What to produce - When you copy the entries, omit the images and keep every word as it is.
Segment Open
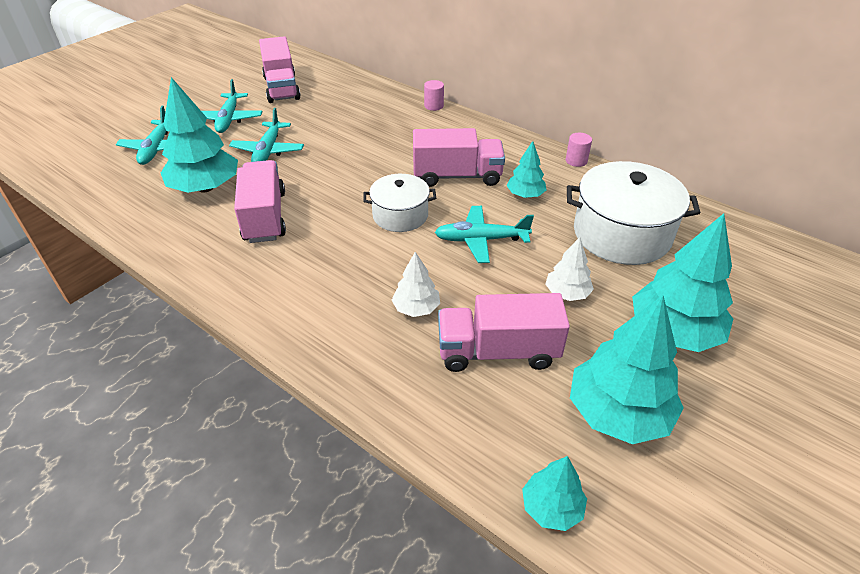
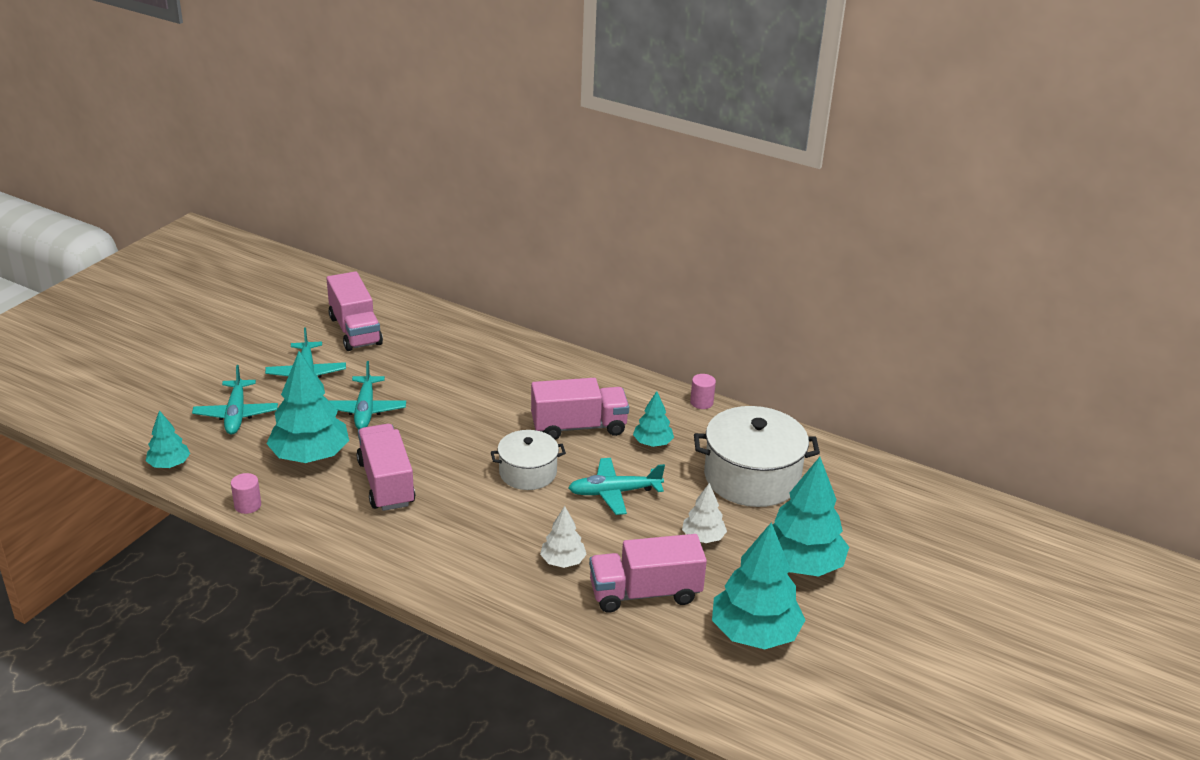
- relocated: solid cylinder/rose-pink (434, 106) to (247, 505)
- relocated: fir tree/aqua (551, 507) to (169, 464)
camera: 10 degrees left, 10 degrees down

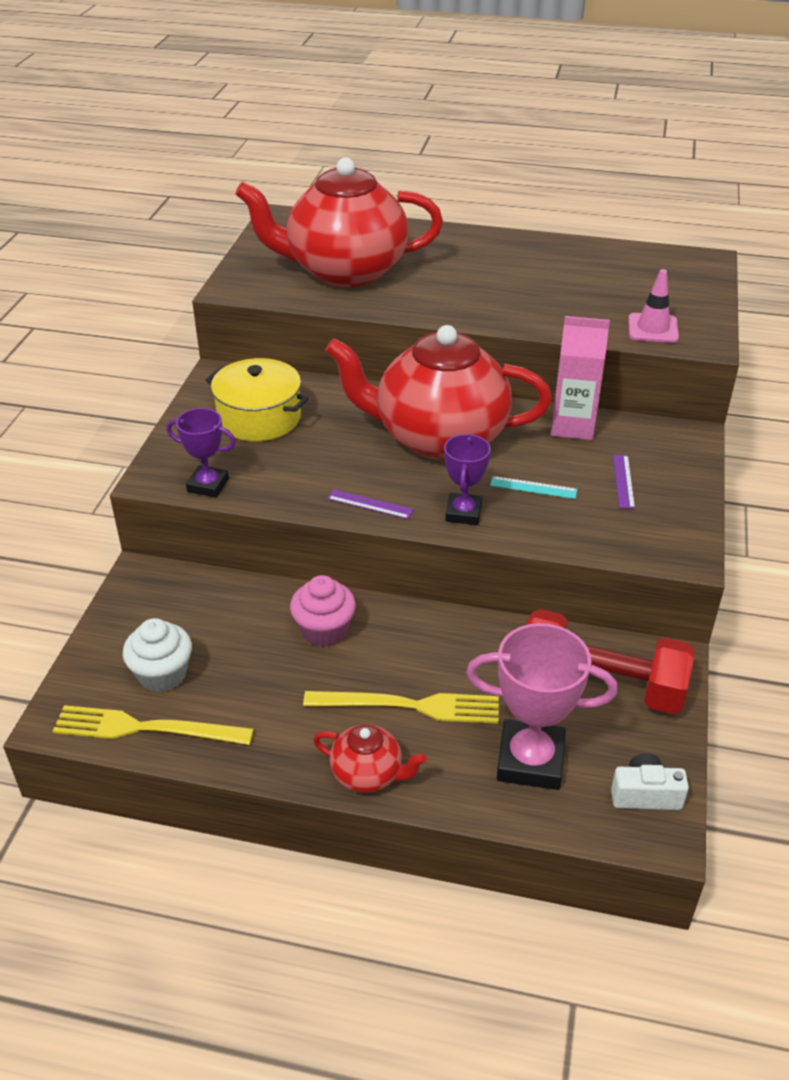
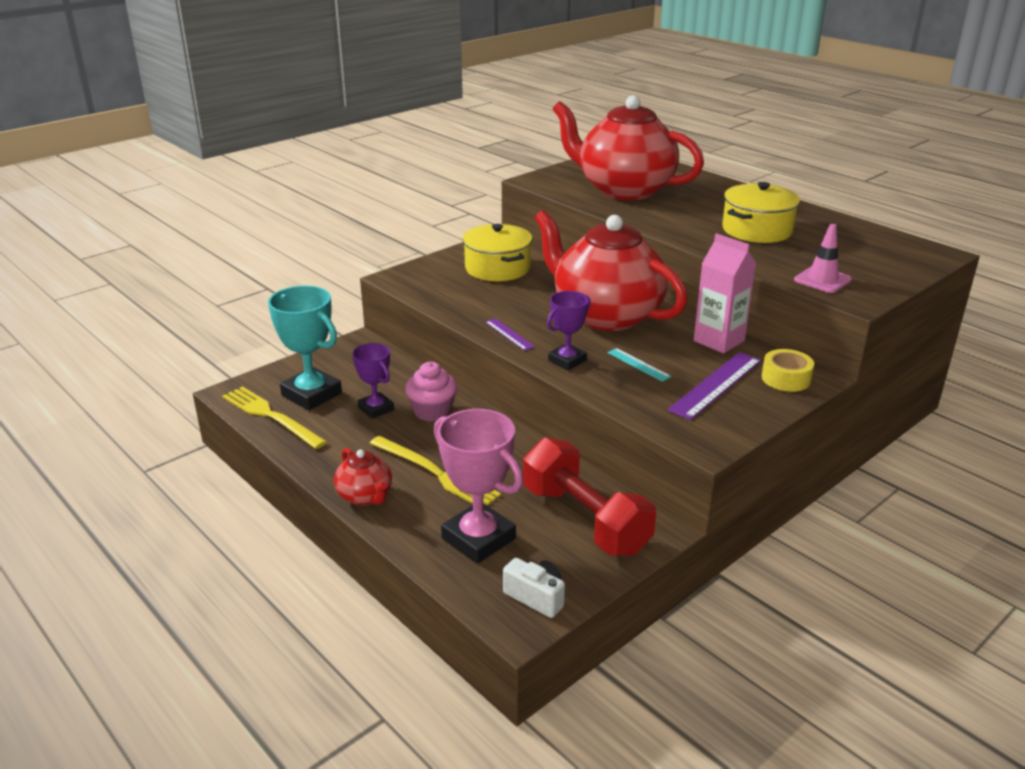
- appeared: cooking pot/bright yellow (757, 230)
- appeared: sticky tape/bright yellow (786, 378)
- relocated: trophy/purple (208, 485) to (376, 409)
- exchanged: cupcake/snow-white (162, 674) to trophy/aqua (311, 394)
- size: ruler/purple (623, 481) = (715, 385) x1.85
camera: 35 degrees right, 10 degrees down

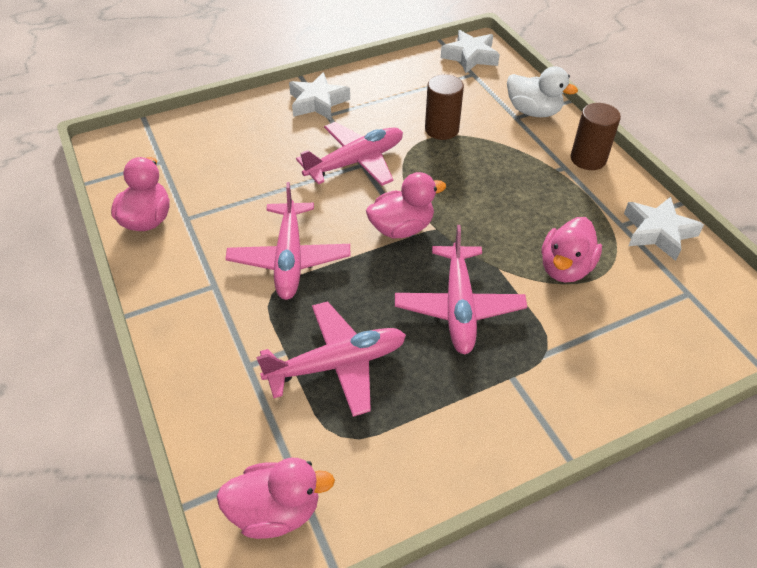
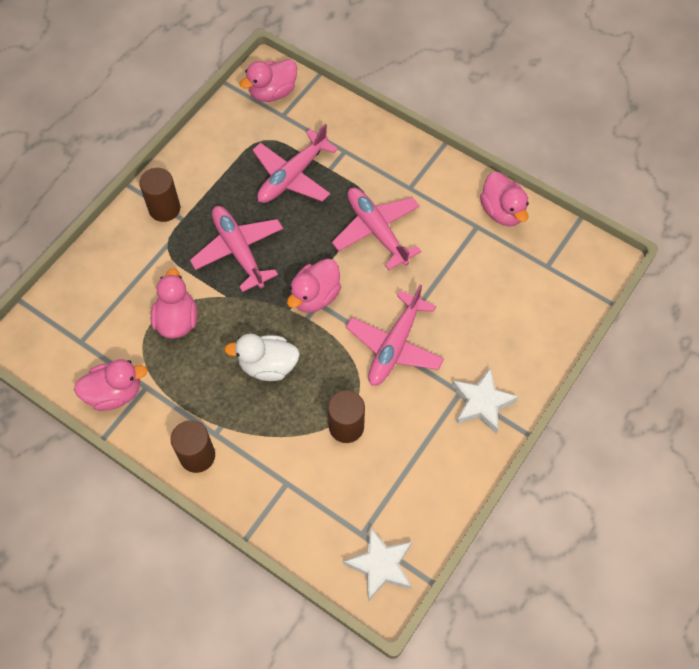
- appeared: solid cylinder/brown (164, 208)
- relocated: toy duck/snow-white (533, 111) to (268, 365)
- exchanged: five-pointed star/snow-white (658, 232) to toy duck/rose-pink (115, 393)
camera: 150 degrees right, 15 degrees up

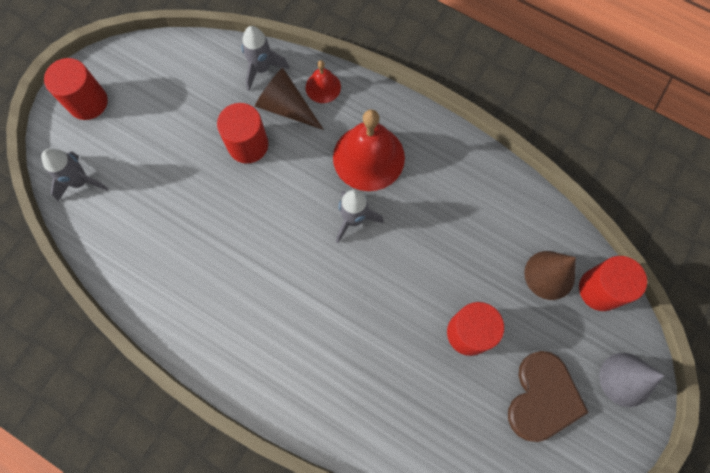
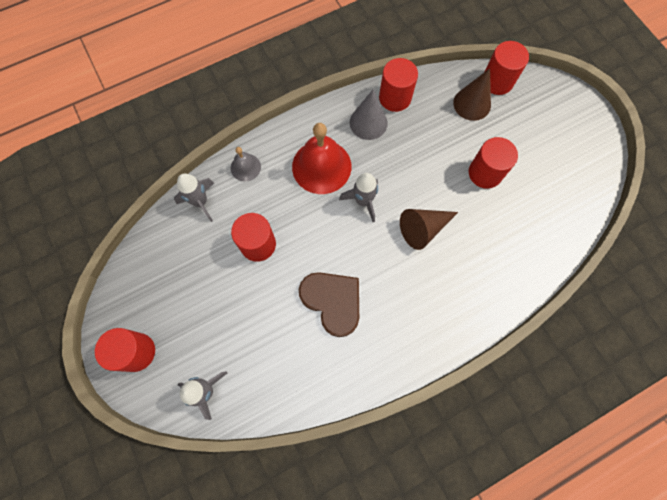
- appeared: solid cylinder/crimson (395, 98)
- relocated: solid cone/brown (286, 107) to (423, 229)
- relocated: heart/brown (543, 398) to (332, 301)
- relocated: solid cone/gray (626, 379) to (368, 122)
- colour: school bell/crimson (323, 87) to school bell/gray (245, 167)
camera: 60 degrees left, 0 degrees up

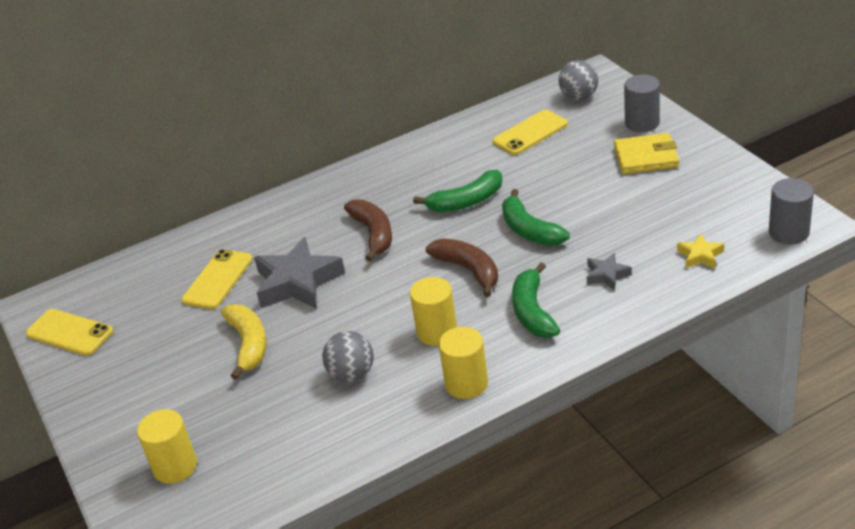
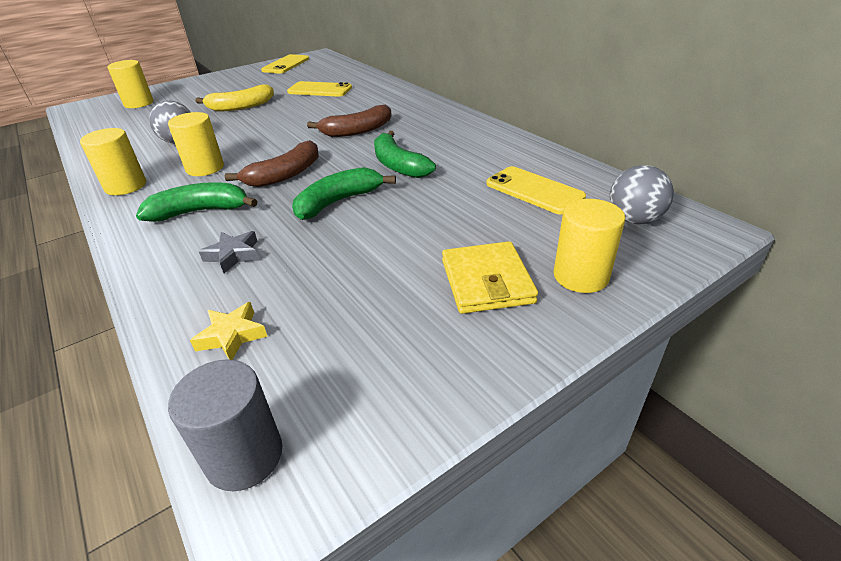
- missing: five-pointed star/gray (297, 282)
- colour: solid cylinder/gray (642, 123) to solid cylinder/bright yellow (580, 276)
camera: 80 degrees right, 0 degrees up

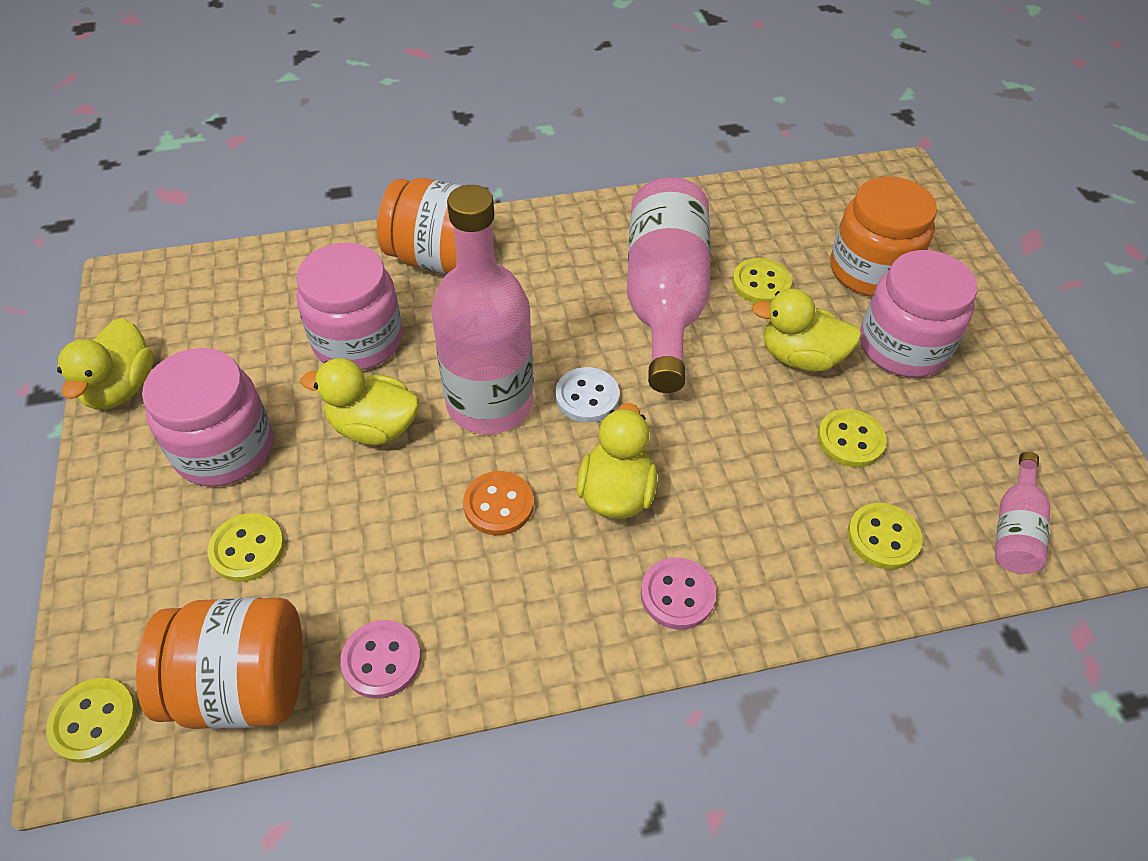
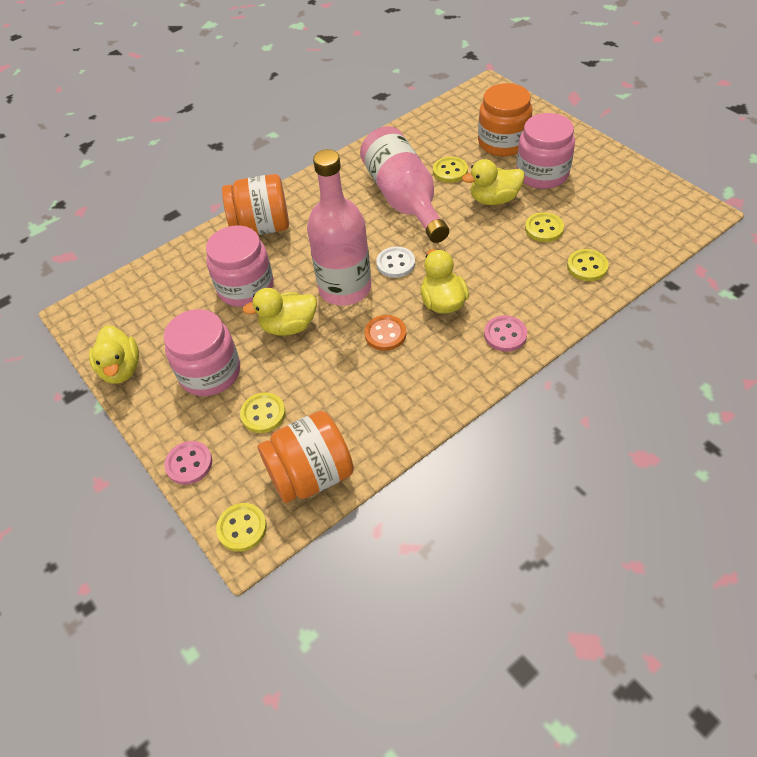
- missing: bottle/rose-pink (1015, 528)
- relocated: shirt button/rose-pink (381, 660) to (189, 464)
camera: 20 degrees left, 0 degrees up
Segment Closed
Expected output -
- relocated: solid cylinder/rose-pink (434, 106) to (247, 505)
- relocated: fir tree/aqua (551, 507) to (169, 464)
camera: 10 degrees left, 10 degrees down

- appeared: cooking pot/bright yellow (757, 230)
- appeared: sticky tape/bright yellow (786, 378)
- relocated: trophy/purple (208, 485) to (376, 409)
- exchanged: cupcake/snow-white (162, 674) to trophy/aqua (311, 394)
- size: ruler/purple (623, 481) = (715, 385) x1.85
camera: 35 degrees right, 10 degrees down

- appeared: solid cylinder/brown (164, 208)
- relocated: toy duck/snow-white (533, 111) to (268, 365)
- exchanged: five-pointed star/snow-white (658, 232) to toy duck/rose-pink (115, 393)
camera: 150 degrees right, 15 degrees up

- appeared: solid cylinder/crimson (395, 98)
- relocated: solid cone/brown (286, 107) to (423, 229)
- relocated: heart/brown (543, 398) to (332, 301)
- relocated: solid cone/gray (626, 379) to (368, 122)
- colour: school bell/crimson (323, 87) to school bell/gray (245, 167)
camera: 60 degrees left, 0 degrees up

- missing: five-pointed star/gray (297, 282)
- colour: solid cylinder/gray (642, 123) to solid cylinder/bright yellow (580, 276)
camera: 80 degrees right, 0 degrees up

- missing: bottle/rose-pink (1015, 528)
- relocated: shirt button/rose-pink (381, 660) to (189, 464)
camera: 20 degrees left, 0 degrees up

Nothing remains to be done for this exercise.